# PROBLEM STATEMENT
Please reproduce exactly the line that contains "brown cylinder: 4 -> 3" and every line after it through the end of the records below, adding nothing else.

# AVAILABLE DATA
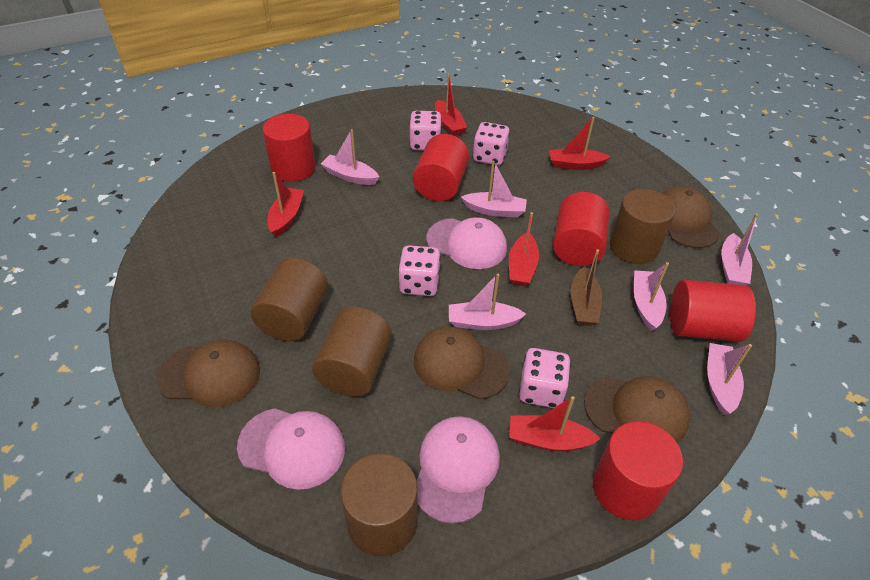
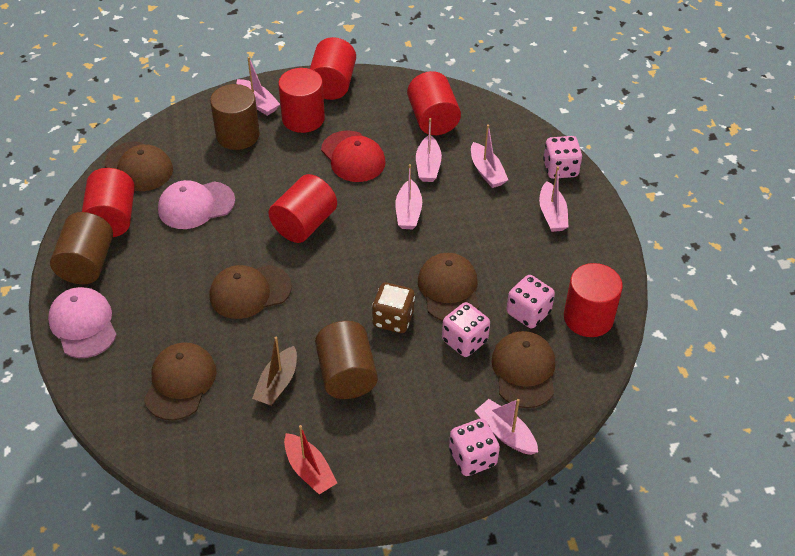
brown cap: 4 -> 5
brown cylinder: 4 -> 3
brown dice: 0 -> 1
pink cap: 3 -> 2
red boat: 5 -> 1
red cap: 0 -> 1
red cylinder: 5 -> 6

# RESULT
brown cylinder: 4 -> 3
brown dice: 0 -> 1
pink cap: 3 -> 2
red boat: 5 -> 1
red cap: 0 -> 1
red cylinder: 5 -> 6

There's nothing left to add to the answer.